Records taken from a data source:
** Start **

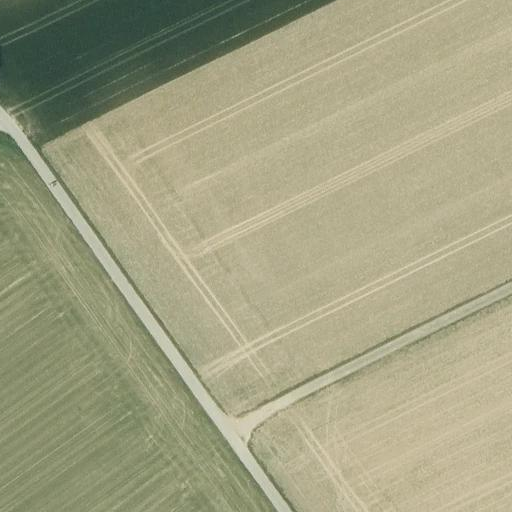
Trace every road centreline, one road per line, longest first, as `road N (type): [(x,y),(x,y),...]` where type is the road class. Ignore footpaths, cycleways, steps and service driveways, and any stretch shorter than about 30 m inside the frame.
road 1 (track): [(0,125),(279,511)]
road 2 (track): [(511,299),(223,441)]
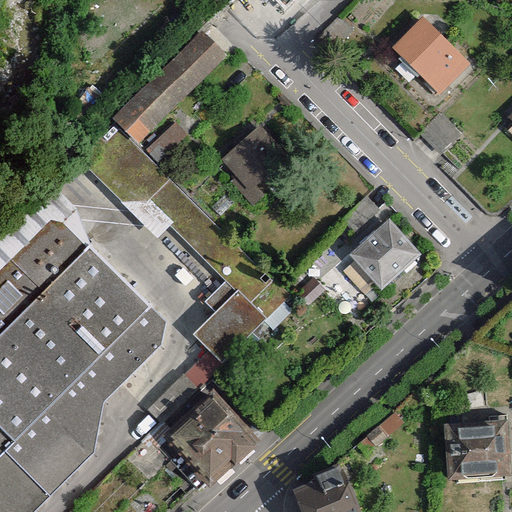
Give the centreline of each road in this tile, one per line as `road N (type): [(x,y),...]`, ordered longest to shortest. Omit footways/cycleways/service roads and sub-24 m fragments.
road 1 (residential): [(227,0),(356,120),(493,270)]
road 2 (tertiary): [(228,511),(493,270)]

** End **

Request:
Output the listing above as a JSON list of strings, one string per line, with blank lines dropped. Leave out the picture lines.

Task result:
[
  "Trace every road centreline, one road per line, longest first, as `road N (type): [(x,y),(x,y),...]` where type is the road class. Ignore footpaths, cycleways, steps and service driveways, and any stretch shorter than about 30 m inside the frame.",
  "road 1 (track): [(0,125),(279,511)]",
  "road 2 (track): [(511,299),(223,441)]",
  "Give the centreline of each road in this tile, one per line as `road N (type): [(x,y),...]`, ordered longest to shortest. Omit footways/cycleways/service roads and sub-24 m fragments.",
  "road 1 (residential): [(227,0),(356,120),(493,270)]",
  "road 2 (tertiary): [(228,511),(493,270)]"
]